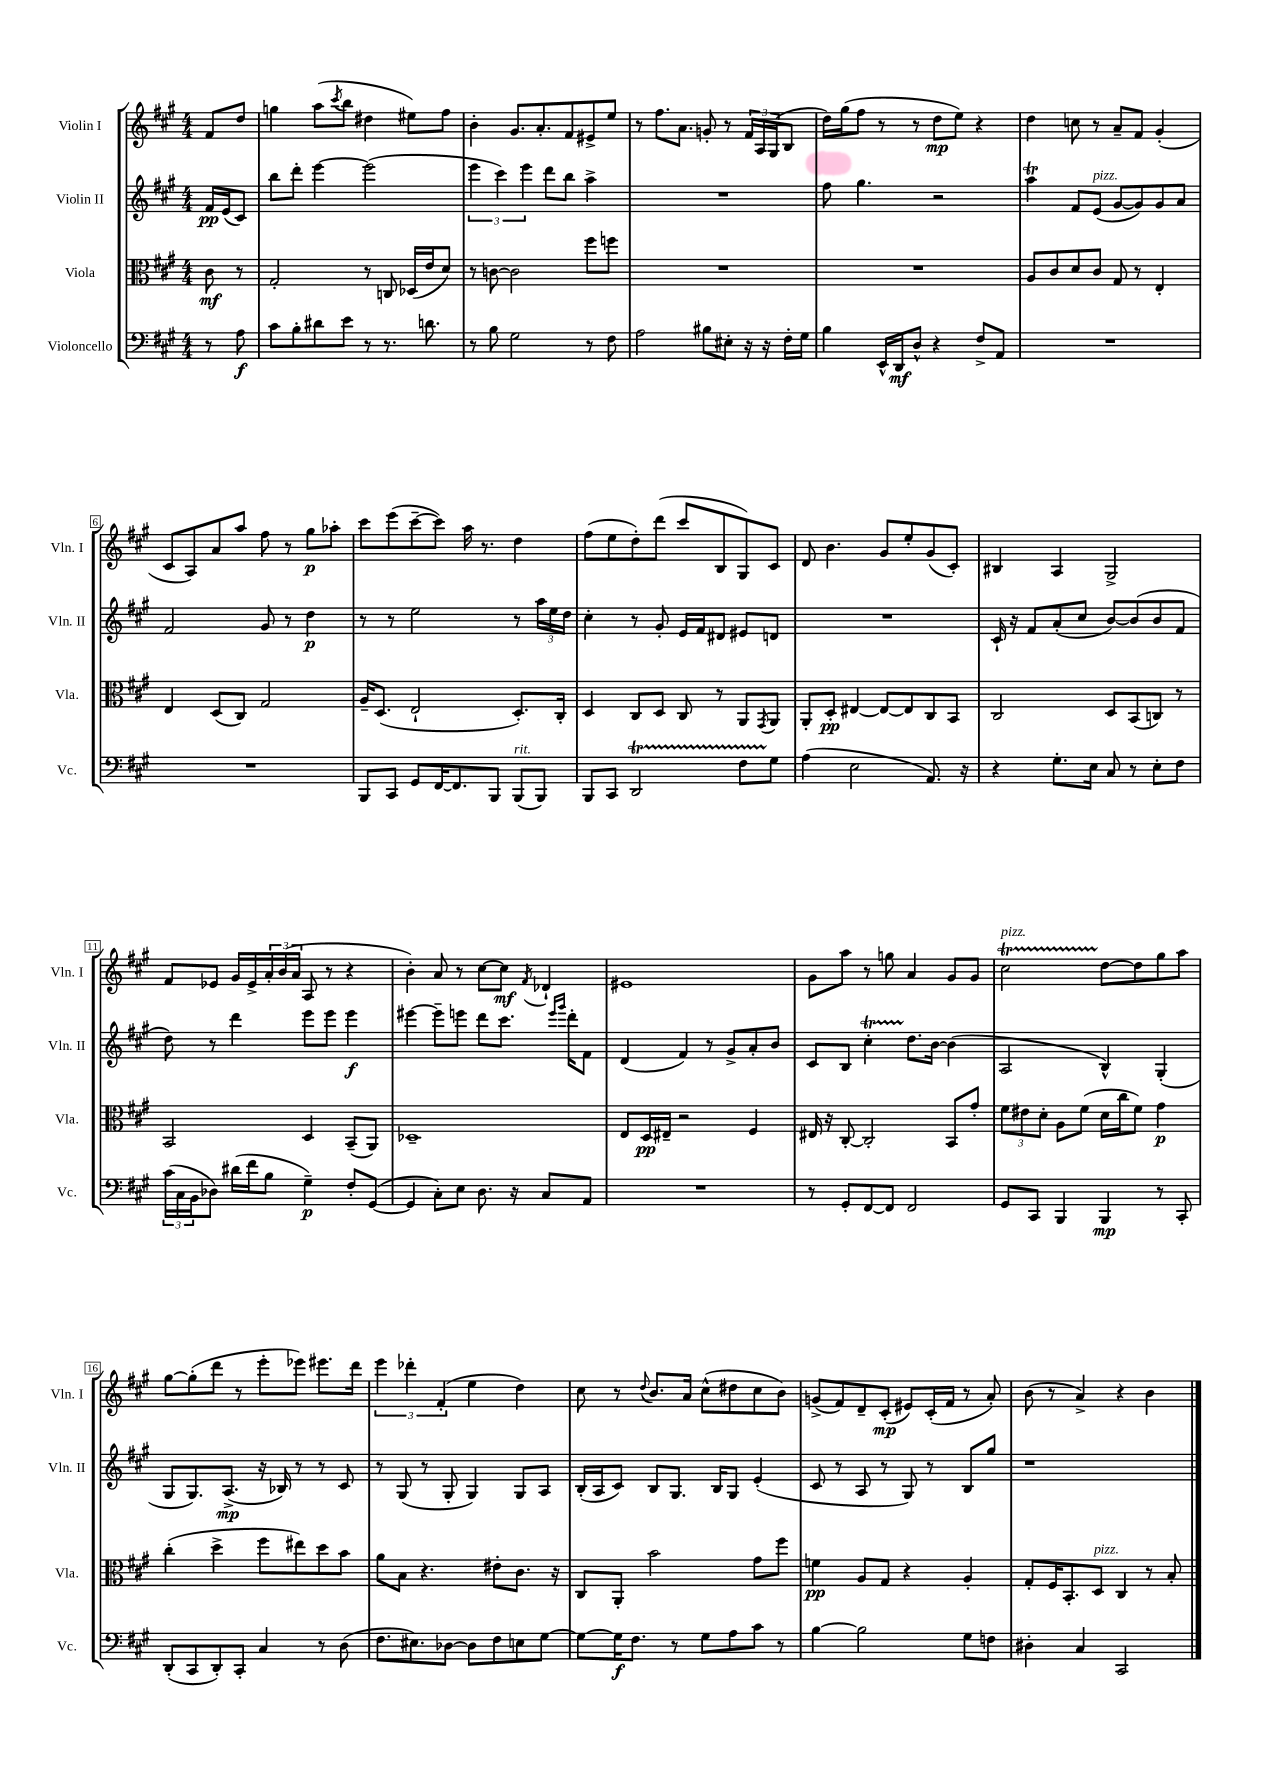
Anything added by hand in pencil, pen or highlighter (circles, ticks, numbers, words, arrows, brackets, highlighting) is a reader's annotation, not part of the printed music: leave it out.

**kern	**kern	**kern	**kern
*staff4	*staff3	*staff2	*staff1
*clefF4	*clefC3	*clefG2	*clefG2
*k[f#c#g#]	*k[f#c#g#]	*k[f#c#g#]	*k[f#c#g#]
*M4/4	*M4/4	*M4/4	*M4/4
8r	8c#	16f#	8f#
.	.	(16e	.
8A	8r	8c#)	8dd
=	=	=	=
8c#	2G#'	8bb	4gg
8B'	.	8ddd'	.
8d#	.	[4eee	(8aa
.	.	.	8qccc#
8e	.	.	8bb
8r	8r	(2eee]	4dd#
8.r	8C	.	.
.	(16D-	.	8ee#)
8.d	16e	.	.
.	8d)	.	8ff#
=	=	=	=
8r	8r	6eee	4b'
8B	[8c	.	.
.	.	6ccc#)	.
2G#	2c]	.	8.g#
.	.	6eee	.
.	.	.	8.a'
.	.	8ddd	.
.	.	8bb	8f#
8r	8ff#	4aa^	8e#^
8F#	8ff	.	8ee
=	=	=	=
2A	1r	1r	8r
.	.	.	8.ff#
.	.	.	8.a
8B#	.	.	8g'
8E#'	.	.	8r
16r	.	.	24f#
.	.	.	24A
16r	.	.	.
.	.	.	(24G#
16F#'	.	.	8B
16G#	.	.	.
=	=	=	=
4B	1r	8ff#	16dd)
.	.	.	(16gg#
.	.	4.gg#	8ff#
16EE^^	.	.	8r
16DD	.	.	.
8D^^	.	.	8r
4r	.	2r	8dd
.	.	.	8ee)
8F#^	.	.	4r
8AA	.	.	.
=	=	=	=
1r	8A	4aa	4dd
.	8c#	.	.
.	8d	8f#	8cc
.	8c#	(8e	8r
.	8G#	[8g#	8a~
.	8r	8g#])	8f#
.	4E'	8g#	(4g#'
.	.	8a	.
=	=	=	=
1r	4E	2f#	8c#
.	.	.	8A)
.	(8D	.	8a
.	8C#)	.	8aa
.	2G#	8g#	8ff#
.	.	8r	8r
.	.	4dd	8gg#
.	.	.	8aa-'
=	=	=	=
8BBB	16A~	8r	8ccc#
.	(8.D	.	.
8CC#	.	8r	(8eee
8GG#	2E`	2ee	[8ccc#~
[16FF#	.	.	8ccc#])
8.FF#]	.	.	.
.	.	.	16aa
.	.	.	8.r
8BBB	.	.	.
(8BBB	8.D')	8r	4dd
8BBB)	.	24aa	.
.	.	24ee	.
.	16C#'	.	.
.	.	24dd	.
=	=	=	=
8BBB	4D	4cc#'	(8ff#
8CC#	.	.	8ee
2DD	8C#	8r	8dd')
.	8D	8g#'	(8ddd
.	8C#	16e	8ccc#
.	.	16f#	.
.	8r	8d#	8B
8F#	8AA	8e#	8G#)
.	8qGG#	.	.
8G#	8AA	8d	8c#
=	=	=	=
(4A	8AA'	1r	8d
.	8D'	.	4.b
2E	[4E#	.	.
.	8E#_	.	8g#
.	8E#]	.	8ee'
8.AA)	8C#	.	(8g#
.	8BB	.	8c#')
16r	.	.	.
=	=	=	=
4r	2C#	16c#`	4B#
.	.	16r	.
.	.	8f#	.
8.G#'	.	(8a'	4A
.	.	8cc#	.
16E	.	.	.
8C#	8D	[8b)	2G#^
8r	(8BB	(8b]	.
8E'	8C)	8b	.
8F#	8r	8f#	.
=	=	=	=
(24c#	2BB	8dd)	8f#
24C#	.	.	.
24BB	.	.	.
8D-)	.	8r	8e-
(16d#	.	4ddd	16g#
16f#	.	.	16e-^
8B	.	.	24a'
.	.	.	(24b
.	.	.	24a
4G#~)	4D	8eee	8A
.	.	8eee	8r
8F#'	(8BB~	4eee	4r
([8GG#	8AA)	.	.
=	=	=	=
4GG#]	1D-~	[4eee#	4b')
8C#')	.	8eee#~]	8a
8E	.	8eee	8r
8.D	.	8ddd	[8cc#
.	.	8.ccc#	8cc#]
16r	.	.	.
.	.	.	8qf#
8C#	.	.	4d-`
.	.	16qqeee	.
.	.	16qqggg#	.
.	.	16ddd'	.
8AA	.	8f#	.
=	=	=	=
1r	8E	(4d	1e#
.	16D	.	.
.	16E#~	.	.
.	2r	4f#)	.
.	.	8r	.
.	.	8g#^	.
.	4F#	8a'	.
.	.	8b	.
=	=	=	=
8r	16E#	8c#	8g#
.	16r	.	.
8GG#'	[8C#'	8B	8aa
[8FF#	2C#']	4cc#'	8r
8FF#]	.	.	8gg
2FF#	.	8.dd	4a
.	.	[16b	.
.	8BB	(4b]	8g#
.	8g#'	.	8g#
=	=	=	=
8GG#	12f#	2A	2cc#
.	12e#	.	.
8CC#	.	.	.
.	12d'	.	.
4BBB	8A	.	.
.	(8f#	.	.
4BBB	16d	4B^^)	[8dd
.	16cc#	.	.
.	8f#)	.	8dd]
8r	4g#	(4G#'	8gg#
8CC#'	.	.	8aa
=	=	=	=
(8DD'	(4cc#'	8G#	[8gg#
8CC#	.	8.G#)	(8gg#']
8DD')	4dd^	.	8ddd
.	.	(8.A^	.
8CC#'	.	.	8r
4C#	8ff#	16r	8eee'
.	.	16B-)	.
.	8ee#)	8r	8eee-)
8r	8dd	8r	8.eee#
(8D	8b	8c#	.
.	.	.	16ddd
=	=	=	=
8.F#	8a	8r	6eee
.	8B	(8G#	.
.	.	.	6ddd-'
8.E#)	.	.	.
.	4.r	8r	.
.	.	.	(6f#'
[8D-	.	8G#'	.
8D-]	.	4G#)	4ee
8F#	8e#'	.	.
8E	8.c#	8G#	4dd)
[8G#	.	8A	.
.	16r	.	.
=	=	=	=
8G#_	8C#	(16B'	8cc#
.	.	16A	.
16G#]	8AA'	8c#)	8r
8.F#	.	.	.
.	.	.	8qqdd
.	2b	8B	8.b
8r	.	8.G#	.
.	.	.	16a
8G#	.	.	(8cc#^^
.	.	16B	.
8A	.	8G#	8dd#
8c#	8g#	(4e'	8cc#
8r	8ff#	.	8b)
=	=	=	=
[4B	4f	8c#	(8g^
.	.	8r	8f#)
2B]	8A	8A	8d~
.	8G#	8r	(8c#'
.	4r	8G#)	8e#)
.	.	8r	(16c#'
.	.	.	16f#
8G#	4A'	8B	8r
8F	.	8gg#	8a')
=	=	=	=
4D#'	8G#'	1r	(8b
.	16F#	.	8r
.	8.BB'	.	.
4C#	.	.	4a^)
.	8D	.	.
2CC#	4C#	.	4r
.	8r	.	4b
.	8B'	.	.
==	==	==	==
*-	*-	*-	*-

...

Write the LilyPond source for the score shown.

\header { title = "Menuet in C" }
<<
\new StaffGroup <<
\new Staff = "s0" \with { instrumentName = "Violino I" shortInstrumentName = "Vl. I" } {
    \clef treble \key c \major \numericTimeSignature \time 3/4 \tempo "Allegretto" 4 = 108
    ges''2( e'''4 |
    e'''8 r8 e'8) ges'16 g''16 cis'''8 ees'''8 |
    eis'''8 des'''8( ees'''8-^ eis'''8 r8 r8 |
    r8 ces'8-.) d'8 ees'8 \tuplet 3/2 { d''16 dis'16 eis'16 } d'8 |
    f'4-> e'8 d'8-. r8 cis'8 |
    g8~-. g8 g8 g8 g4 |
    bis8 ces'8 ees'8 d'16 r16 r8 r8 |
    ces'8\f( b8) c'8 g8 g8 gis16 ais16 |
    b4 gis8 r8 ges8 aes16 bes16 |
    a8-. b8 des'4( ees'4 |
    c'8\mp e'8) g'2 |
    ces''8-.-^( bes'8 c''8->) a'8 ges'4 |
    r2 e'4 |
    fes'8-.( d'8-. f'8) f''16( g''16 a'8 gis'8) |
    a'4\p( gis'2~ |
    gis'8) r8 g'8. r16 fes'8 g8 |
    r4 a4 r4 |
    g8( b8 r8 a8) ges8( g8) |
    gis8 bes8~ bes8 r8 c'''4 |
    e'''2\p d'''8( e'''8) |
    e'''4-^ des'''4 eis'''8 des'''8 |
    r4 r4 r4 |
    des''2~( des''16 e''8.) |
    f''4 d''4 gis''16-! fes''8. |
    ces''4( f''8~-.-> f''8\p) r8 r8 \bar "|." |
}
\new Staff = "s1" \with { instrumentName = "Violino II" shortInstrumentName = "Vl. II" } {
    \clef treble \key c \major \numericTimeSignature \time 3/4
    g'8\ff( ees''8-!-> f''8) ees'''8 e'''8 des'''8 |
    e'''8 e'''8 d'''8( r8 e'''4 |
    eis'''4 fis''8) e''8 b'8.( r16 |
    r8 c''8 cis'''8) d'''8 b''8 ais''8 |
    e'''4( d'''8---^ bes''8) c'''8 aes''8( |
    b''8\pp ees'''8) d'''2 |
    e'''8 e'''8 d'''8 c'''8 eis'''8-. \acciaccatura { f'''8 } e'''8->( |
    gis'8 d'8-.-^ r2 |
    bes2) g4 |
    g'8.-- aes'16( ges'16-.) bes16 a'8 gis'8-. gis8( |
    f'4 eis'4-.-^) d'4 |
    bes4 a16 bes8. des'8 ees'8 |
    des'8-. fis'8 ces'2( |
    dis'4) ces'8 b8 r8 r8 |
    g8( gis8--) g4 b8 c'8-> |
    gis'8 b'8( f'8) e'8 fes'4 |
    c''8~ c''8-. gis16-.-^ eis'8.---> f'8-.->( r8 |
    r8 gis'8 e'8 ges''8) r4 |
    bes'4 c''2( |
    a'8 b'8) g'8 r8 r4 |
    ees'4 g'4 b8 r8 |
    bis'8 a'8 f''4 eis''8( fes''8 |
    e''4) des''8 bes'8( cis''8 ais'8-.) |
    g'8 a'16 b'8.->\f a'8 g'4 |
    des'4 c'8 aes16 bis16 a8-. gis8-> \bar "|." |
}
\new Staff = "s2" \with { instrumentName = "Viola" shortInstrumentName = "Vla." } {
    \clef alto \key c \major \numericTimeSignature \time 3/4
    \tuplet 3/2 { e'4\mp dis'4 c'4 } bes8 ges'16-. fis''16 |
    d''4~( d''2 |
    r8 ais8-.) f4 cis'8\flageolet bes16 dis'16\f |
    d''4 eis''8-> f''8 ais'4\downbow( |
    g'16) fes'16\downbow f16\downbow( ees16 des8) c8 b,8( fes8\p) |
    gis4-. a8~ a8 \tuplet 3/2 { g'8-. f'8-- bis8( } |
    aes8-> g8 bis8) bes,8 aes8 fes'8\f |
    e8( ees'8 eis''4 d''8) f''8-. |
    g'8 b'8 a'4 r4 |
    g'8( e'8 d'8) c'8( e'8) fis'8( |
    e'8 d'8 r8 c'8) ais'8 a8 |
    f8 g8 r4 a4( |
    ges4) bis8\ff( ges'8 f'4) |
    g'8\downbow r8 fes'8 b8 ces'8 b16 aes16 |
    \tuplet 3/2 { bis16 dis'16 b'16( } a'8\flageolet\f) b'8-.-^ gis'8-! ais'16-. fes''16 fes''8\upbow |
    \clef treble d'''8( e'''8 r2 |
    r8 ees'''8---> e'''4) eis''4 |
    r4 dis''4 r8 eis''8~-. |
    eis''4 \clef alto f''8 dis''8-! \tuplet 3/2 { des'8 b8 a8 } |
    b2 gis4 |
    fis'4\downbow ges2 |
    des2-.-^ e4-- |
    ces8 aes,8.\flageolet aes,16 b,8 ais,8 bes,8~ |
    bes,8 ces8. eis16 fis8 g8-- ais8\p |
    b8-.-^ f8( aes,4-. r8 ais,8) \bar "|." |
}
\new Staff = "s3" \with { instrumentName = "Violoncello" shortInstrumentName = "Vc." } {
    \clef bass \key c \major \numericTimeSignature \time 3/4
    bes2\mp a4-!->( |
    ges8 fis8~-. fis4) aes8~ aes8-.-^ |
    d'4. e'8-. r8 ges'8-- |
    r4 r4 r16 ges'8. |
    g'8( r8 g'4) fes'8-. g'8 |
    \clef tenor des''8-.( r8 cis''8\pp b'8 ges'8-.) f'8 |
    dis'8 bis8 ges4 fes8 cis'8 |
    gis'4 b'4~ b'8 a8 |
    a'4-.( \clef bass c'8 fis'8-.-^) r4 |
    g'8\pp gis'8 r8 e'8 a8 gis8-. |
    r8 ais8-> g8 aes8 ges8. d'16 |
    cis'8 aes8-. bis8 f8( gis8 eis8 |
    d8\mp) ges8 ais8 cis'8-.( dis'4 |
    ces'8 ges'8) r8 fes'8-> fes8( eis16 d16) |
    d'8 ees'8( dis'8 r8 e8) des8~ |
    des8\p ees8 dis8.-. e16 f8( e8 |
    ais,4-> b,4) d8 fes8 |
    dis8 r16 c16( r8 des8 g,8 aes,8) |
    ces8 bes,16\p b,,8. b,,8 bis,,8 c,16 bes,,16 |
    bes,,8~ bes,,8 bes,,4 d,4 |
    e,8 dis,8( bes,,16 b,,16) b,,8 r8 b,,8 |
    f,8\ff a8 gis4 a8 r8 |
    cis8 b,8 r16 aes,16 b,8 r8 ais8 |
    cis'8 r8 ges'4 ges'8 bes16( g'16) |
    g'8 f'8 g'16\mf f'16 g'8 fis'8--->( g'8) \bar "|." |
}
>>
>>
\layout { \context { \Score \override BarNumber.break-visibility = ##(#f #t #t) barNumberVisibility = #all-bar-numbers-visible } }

==

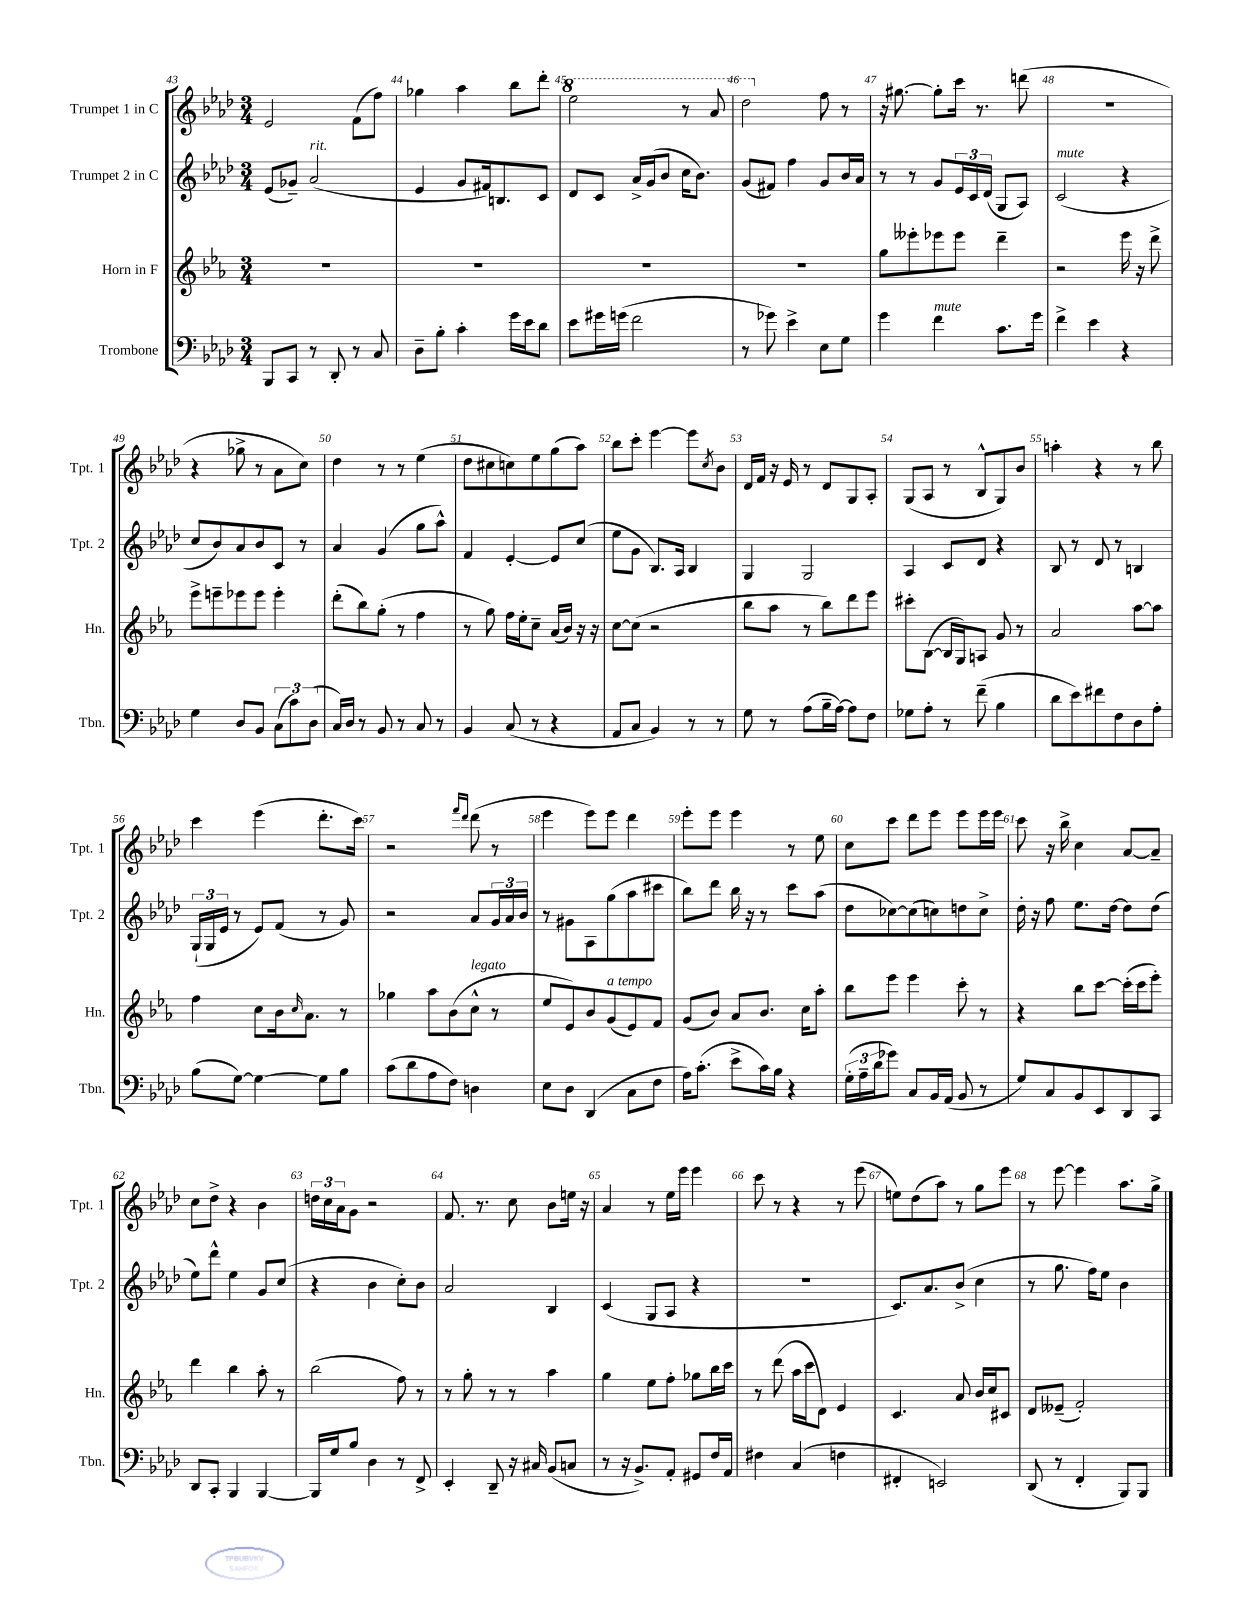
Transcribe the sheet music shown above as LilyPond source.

» REQUIREMENT:
Show each line of the data above that contains the string "source". Copy every such line in full.

» OUTPUT BELOW:
Write the LilyPond source for the score shown.
Transcribe the sheet music shown above as LilyPond source.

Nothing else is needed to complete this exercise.